▶ _Scene difference descriptions_
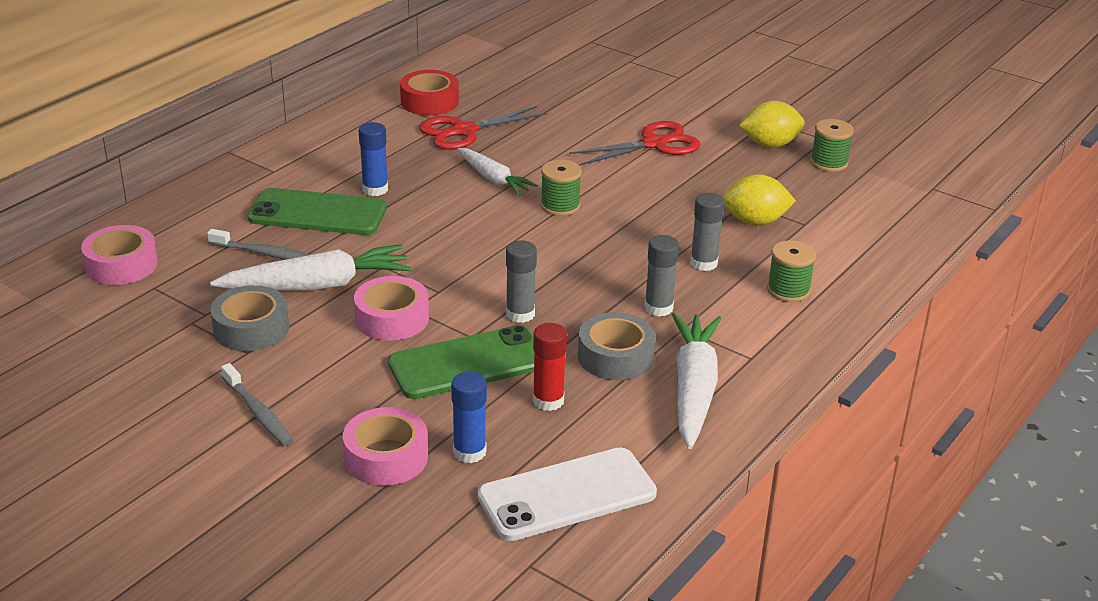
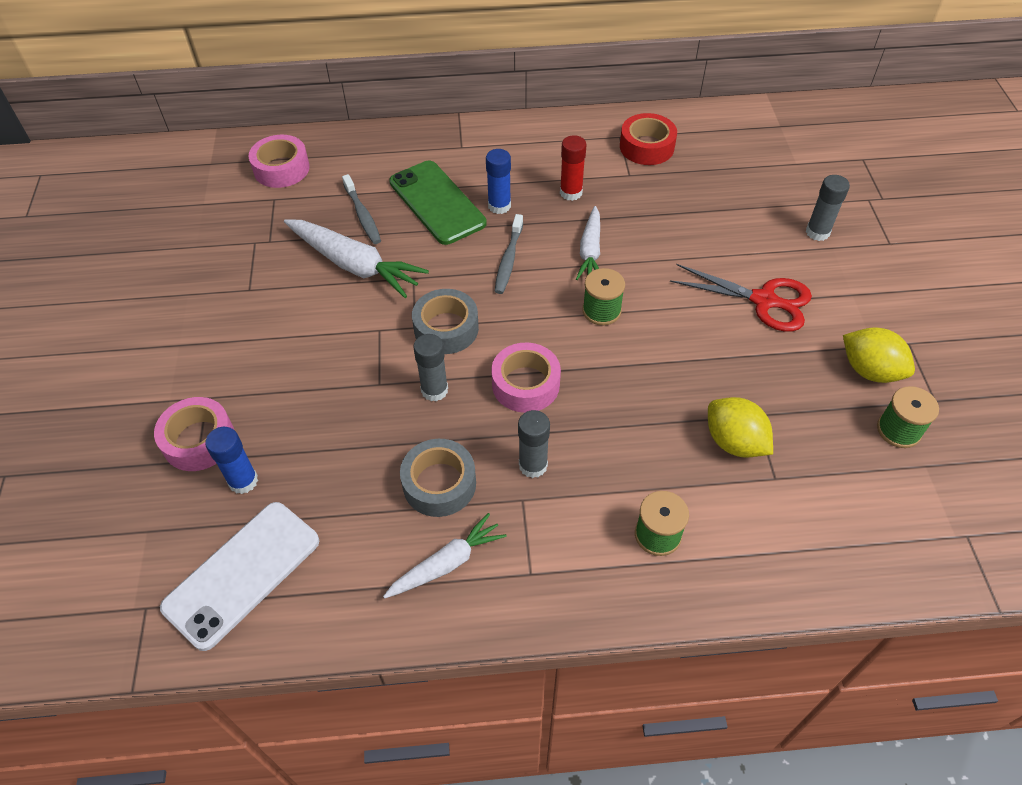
camera: 50 degrees right, 20 degrees up
(251, 329) = (274, 272): grey tape -> grey tape (446, 328)
(258, 412) = (190, 342): grey toothbrush -> grey toothbrush (509, 259)
(392, 318) = (356, 328): pink tape -> pink tape (525, 384)
(463, 131) = (631, 191): red scissors -> none
(468, 363) = (344, 406): green phone -> none
(548, 401) = (344, 482): red glue stick -> red glue stick (571, 192)
(567, 495) = (242, 574): white phone -> white phone turned 75 degrees counterclockwise
(693, 389) = (447, 563): white carrot -> white carrot, size x0.63
(703, 263) = (629, 450): grey glue stick -> grey glue stick (817, 232)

▶ _GOAL OF THE EXERCISE_
Go through the entries and return each line where the word "none" appears.

▶ _RESPONSE TO THIS TASK_
(463, 131) = (631, 191): red scissors -> none
(468, 363) = (344, 406): green phone -> none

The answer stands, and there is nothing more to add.